↓↓↓

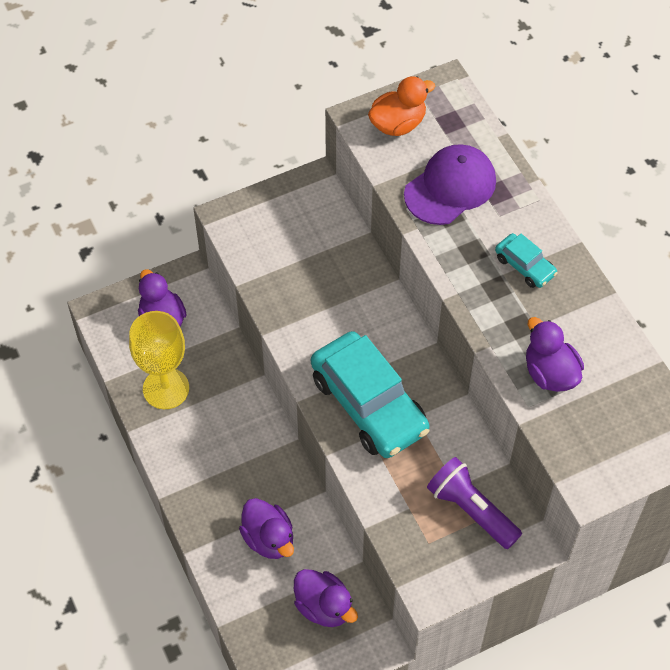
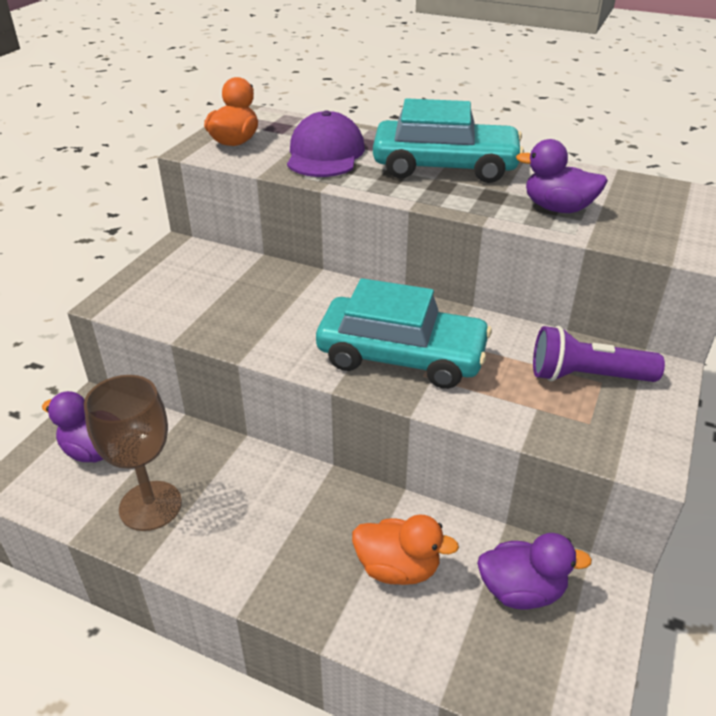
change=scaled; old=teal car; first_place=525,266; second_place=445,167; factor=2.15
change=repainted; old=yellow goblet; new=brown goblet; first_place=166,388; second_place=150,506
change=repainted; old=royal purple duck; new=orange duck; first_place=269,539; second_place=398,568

↑↑↑

● TASK TO CARRY OUT:
Whenever a line above holds the word "repainted", include it in your count, and report nothing but that count.

● SOLUTION TO THIS EXERCISE:
2